→ **INPUT MATERIAL**:
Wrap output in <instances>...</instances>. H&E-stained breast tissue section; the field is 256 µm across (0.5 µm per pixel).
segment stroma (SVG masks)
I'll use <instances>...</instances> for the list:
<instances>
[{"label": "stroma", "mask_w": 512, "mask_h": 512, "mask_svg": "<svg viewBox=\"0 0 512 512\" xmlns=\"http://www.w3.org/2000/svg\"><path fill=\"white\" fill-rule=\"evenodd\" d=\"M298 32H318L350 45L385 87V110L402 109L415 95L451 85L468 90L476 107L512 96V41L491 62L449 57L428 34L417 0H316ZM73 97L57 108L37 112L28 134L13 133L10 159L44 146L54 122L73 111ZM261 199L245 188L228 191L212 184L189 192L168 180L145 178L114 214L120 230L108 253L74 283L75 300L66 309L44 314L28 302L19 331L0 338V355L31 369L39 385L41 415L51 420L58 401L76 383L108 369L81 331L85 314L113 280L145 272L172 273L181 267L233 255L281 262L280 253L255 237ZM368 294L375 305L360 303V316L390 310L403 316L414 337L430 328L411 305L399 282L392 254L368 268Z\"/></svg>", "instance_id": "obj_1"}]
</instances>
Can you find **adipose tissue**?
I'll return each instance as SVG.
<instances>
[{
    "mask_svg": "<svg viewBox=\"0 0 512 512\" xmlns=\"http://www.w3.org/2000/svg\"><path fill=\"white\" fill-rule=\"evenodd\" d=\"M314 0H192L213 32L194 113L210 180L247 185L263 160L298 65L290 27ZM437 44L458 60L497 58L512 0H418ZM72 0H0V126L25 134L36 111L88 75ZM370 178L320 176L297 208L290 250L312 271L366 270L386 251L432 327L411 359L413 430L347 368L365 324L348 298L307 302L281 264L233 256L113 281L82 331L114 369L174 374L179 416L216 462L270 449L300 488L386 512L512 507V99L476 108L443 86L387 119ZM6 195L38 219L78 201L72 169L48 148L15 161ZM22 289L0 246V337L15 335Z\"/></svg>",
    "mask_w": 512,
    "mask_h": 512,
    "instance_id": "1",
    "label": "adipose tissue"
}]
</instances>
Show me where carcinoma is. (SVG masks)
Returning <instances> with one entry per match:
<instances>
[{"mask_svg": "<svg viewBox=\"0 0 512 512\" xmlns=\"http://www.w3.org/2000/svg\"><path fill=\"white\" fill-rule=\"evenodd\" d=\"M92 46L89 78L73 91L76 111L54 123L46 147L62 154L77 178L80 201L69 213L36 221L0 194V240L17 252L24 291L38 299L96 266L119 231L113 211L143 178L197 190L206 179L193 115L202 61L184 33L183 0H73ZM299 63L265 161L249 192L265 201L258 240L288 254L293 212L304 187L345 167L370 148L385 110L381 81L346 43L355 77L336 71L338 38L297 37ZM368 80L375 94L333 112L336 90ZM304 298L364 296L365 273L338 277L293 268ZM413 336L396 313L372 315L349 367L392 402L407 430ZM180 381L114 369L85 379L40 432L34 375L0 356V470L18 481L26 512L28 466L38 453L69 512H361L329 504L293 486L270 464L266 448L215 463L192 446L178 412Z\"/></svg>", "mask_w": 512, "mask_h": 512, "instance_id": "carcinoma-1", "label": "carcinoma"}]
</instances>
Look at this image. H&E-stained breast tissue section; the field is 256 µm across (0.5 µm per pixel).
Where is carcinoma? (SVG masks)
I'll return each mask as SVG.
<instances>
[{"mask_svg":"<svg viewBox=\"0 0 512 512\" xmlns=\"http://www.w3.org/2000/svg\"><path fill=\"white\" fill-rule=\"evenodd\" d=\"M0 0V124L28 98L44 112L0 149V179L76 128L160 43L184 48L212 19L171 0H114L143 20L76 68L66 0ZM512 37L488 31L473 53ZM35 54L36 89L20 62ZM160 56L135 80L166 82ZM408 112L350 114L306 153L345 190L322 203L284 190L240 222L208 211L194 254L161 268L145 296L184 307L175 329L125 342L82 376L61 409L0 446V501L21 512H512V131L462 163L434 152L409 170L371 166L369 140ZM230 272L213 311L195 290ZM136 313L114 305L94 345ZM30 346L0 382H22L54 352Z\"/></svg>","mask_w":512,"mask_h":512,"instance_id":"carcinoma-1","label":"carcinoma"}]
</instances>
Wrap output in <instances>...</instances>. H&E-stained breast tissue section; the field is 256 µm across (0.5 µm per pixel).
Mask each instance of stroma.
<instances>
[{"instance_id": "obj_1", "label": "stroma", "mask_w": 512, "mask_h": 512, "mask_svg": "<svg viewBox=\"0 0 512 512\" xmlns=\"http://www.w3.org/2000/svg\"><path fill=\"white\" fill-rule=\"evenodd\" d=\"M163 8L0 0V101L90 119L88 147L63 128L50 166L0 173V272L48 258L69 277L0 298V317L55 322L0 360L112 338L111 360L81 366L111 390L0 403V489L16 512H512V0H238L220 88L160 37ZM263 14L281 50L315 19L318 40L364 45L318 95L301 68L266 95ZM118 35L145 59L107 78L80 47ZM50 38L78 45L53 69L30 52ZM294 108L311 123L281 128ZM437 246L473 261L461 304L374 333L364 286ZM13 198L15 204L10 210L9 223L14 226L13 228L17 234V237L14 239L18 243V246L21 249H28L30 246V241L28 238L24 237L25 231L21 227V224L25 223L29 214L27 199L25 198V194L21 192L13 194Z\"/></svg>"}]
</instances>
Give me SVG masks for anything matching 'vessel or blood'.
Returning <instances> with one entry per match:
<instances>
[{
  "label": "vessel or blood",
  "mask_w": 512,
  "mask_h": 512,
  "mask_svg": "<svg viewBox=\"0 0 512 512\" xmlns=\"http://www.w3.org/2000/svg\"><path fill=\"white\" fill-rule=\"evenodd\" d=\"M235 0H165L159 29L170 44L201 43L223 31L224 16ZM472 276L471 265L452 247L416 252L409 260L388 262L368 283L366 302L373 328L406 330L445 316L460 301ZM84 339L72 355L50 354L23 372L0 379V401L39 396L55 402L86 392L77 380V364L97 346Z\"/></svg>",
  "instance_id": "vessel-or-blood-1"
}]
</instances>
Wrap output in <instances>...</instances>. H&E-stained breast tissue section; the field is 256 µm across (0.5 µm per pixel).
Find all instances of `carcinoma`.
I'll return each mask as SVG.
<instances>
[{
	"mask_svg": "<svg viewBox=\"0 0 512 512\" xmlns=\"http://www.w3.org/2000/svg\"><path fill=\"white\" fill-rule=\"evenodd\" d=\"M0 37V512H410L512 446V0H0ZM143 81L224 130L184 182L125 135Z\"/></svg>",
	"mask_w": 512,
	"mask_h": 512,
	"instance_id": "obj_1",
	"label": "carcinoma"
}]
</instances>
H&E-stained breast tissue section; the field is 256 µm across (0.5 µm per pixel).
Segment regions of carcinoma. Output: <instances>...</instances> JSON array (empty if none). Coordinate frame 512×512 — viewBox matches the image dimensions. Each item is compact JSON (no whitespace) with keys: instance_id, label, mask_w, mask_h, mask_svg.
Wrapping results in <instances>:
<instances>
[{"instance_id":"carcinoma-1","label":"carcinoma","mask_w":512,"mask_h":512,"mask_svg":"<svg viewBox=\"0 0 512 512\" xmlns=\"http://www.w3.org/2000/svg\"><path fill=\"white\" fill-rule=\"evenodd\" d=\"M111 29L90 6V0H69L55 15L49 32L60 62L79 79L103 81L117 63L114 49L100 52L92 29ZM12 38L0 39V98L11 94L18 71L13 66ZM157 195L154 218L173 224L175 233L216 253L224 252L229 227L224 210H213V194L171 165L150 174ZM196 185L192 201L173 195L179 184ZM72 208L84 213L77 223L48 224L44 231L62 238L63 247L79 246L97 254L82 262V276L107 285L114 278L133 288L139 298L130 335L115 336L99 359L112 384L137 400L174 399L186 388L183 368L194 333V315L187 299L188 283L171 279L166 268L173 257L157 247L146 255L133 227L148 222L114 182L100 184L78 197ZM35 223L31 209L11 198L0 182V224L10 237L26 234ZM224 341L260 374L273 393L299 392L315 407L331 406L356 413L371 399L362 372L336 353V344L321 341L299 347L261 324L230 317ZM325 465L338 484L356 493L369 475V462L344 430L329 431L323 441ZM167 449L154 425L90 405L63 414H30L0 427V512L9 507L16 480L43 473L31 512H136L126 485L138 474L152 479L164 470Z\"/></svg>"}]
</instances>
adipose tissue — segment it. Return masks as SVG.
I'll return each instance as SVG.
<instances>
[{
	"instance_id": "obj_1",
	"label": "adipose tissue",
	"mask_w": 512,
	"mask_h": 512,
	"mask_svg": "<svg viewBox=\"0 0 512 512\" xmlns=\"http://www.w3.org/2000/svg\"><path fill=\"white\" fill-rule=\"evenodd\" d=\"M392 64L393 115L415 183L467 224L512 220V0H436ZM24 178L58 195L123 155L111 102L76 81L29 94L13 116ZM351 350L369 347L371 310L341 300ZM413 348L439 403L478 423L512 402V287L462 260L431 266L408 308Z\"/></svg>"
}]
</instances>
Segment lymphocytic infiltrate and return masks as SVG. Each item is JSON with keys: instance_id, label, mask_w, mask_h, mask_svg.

→ **WORK REQUIRED**:
Return exactly the lines from the one containing "adipose tissue —" to the last line of the data, and nothing more.

→ **EXERCISE RESULT**:
adipose tissue — segment it. Return masks as SVG.
I'll return each instance as SVG.
<instances>
[{
	"instance_id": "obj_1",
	"label": "adipose tissue",
	"mask_w": 512,
	"mask_h": 512,
	"mask_svg": "<svg viewBox=\"0 0 512 512\" xmlns=\"http://www.w3.org/2000/svg\"><path fill=\"white\" fill-rule=\"evenodd\" d=\"M392 64L393 115L415 183L467 224L512 220V0H436ZM24 178L58 195L123 155L111 102L76 81L29 94L13 116ZM351 350L369 347L371 310L341 300ZM413 348L439 403L478 423L512 402V287L462 260L431 266L408 308Z\"/></svg>"
}]
</instances>
Segment lymphocytic infiltrate and return masks as SVG. Each item is JSON with keys: instance_id, label, mask_w, mask_h, mask_svg.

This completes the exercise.